### Assignment
Write out the data word for word and omit every picture.

### Information supplied
=== Section Start ===
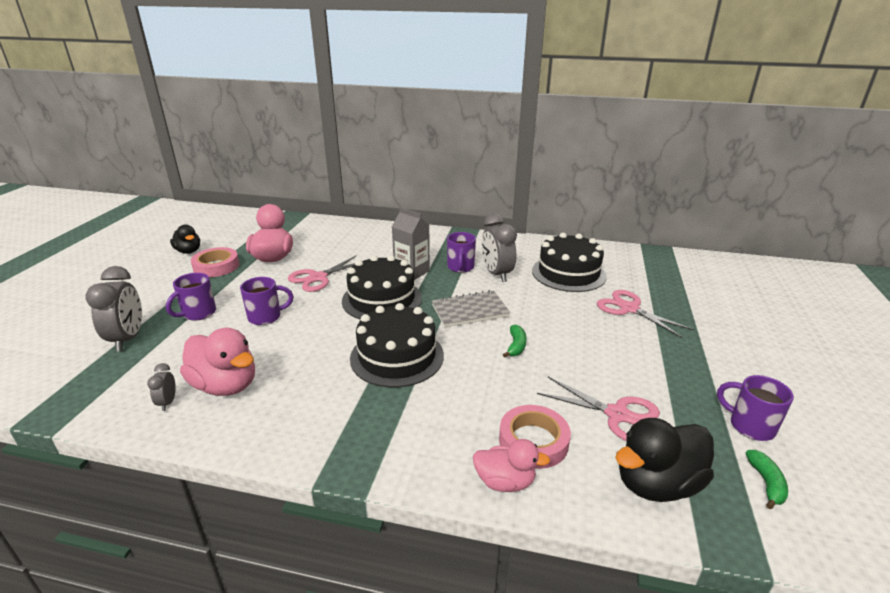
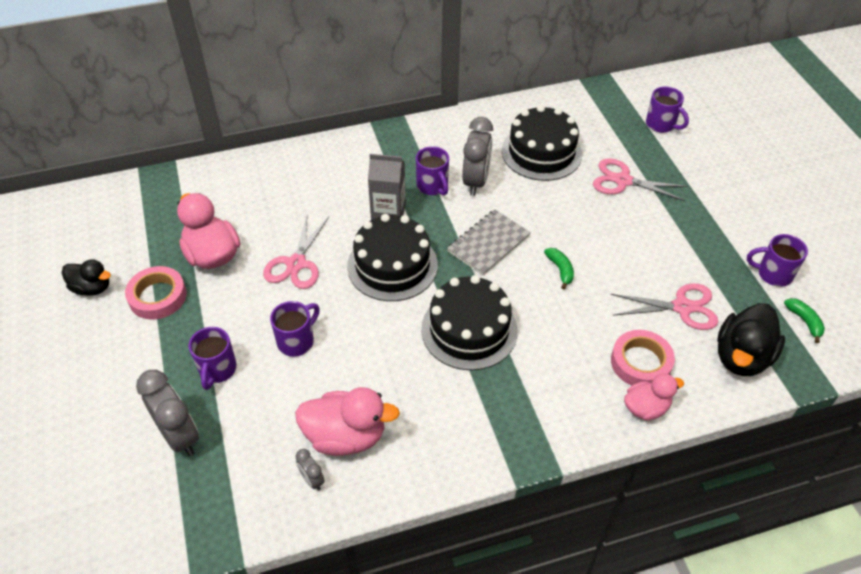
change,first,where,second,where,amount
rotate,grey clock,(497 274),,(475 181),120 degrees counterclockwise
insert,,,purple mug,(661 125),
=== Section End ===
### Response area
change,first,where,second,where,amount
rotate,grey clock,(497 274),,(475 181),120 degrees counterclockwise
insert,,,purple mug,(661 125),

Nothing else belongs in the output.